## The exercise
Please retype the records between the line holding "Question: From the image's perspective, is white" and the line holding "Question: Does white plastic power outlet at lower left turn", inclusive.

Excerpts from a spatial dataset
*-*-*
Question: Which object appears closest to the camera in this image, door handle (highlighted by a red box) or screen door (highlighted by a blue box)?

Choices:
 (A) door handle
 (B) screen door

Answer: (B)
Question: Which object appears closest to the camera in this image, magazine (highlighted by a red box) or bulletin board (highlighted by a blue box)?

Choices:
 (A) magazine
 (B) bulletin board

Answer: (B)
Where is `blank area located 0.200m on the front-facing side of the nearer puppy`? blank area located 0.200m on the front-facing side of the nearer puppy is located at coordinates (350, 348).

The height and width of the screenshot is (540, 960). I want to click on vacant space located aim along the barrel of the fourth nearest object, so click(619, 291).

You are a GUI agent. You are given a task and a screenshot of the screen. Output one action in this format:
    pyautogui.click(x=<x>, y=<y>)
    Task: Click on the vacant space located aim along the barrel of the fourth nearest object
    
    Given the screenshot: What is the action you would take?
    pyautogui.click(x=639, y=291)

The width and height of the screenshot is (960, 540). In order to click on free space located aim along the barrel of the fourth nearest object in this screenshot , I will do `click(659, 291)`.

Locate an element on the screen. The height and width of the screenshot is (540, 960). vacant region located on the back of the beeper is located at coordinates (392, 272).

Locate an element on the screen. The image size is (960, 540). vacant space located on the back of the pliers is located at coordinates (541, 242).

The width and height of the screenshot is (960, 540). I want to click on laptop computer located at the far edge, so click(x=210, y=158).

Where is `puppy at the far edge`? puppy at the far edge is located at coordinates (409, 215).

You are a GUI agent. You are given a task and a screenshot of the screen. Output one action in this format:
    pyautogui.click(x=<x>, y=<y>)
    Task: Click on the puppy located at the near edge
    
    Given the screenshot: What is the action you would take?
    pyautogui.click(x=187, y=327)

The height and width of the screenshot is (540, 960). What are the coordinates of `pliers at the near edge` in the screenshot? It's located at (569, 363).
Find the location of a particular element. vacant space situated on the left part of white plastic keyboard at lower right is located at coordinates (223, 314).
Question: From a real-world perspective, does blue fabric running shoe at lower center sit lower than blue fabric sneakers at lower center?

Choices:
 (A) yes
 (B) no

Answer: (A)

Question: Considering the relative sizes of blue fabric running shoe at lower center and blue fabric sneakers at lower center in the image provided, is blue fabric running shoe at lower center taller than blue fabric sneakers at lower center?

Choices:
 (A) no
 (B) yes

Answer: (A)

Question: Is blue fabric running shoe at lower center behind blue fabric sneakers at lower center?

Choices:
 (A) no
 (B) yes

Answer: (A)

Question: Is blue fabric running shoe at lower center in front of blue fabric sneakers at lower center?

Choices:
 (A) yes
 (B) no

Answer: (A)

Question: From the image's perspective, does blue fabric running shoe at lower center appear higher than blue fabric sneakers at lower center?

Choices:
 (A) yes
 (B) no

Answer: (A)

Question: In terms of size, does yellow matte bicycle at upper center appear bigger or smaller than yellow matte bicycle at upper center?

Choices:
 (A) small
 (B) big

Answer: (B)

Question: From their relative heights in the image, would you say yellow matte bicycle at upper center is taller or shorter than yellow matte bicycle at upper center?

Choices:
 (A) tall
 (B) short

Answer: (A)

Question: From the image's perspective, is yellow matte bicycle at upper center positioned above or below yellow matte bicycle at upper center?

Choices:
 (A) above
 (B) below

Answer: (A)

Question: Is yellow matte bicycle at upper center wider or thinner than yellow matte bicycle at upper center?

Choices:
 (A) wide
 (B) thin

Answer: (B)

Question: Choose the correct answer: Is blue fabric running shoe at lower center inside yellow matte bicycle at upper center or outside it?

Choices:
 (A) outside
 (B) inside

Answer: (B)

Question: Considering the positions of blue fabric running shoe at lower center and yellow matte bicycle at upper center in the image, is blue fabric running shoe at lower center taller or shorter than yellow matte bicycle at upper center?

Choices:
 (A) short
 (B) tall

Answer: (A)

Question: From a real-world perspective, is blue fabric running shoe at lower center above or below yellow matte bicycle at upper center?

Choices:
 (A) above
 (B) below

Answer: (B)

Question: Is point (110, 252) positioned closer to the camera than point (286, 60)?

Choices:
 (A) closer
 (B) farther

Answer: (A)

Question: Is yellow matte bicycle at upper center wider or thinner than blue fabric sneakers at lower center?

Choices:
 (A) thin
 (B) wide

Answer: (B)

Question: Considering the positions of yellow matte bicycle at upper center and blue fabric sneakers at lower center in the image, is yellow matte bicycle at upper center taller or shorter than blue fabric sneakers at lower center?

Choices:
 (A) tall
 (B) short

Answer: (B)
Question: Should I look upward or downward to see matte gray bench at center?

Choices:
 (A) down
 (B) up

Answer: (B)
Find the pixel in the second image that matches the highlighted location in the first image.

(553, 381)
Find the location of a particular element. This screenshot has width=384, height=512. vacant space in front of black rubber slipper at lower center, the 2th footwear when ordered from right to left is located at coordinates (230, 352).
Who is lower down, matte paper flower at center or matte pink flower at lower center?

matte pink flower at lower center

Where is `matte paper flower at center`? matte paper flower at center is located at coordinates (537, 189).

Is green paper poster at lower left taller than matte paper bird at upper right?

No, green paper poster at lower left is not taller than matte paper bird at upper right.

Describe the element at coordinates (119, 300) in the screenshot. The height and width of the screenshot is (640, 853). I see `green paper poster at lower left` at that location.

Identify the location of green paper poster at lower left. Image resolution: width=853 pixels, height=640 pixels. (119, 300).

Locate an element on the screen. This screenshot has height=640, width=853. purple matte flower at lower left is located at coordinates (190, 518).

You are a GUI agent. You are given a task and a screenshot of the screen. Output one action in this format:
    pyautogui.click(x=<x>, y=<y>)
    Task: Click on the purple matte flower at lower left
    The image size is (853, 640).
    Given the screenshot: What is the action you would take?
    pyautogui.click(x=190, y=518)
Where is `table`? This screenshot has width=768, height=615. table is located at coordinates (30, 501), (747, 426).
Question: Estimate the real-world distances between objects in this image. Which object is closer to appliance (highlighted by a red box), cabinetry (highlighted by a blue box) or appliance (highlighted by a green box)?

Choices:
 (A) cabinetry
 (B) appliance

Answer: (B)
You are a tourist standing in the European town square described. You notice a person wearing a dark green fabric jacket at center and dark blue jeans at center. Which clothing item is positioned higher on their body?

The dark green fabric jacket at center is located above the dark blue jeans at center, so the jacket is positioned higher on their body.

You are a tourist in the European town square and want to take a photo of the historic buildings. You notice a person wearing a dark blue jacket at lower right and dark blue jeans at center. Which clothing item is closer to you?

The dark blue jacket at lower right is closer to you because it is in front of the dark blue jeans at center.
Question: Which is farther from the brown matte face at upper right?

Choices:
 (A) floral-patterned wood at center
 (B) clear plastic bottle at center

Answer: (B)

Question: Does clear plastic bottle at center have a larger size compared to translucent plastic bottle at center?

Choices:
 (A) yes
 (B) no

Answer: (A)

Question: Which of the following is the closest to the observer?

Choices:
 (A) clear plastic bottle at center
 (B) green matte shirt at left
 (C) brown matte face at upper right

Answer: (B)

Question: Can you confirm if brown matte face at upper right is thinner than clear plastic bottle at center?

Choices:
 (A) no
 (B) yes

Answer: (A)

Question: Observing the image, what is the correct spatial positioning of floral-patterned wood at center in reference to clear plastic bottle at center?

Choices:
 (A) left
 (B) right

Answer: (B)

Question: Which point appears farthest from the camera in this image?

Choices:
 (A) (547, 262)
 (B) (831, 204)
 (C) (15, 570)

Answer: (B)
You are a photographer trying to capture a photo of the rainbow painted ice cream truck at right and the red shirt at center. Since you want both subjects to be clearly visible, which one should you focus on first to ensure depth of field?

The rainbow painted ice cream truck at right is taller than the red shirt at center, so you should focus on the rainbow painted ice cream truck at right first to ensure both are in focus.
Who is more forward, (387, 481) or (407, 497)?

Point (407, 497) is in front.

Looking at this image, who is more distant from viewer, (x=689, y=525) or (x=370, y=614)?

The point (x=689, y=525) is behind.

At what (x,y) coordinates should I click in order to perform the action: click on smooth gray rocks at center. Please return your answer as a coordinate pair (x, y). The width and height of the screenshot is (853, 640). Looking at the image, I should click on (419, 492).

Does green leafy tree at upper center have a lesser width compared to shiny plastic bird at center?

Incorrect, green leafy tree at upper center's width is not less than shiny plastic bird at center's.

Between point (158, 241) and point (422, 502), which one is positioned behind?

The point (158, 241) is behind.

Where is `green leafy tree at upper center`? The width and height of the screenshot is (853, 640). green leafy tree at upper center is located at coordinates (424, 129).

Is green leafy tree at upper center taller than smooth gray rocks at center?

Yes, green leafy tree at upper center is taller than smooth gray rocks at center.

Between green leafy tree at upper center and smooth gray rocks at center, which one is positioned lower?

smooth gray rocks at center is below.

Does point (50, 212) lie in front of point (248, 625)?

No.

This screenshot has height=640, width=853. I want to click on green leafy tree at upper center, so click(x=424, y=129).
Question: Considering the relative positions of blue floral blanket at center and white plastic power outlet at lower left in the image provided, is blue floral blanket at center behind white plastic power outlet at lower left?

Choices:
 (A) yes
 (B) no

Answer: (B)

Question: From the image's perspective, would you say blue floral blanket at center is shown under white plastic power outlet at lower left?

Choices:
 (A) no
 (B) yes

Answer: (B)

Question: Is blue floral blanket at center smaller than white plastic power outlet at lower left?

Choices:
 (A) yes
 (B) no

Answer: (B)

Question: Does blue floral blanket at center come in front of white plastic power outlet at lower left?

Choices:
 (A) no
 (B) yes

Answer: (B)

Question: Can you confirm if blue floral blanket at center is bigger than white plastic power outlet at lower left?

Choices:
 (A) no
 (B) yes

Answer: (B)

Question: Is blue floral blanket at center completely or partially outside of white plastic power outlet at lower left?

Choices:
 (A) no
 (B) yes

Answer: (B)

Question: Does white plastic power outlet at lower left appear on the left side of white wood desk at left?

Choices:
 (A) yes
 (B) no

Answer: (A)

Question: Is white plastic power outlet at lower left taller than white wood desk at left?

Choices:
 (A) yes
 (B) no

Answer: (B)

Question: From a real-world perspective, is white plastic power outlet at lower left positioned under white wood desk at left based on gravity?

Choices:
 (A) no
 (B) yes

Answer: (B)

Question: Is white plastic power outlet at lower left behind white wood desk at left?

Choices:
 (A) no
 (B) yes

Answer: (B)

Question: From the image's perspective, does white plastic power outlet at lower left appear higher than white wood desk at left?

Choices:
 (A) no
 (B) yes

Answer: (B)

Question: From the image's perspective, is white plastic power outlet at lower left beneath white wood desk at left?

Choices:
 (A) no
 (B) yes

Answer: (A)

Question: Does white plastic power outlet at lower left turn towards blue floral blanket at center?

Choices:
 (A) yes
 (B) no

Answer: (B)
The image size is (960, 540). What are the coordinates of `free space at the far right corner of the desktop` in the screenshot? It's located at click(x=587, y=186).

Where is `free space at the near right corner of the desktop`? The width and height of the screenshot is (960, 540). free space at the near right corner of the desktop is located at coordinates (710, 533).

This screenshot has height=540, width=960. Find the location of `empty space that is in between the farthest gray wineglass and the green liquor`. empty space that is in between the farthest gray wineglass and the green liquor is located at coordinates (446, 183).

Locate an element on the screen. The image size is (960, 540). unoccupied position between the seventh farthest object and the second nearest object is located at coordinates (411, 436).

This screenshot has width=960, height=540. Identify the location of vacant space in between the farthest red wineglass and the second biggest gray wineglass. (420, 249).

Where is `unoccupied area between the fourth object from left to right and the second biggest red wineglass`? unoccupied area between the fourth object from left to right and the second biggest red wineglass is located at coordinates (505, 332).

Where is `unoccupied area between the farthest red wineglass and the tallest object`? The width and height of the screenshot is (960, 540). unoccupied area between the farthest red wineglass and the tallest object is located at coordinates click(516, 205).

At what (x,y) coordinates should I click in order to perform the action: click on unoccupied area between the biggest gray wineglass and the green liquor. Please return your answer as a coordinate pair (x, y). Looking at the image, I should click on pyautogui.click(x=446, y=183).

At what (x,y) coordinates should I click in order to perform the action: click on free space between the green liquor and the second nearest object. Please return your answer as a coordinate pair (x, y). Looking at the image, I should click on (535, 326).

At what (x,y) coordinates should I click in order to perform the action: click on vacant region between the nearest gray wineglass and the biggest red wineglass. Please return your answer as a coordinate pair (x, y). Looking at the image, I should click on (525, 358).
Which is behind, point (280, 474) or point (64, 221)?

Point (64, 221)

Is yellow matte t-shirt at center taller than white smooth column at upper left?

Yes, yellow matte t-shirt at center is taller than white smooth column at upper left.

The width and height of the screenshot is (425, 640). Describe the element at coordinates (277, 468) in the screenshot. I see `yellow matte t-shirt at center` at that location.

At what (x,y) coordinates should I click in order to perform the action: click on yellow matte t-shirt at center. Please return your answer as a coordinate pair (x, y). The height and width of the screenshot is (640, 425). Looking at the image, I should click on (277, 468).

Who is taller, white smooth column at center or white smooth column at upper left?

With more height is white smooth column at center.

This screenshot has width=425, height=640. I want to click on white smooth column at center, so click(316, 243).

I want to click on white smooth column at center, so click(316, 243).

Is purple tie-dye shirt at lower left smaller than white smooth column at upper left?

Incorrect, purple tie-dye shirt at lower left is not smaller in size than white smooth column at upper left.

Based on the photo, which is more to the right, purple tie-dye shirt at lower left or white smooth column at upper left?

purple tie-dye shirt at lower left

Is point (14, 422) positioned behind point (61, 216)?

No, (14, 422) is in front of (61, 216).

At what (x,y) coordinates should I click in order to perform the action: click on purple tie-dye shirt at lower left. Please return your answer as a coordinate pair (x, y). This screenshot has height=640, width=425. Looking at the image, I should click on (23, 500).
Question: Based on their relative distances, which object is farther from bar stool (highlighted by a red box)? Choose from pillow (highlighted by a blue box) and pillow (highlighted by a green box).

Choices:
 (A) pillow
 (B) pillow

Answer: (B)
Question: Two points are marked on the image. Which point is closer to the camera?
*-*-*
## Full response
Question: From the image's perspective, is white plastic power outlet at lower left beneath white wood desk at left?

Choices:
 (A) no
 (B) yes

Answer: (A)

Question: Does white plastic power outlet at lower left turn towards blue floral blanket at center?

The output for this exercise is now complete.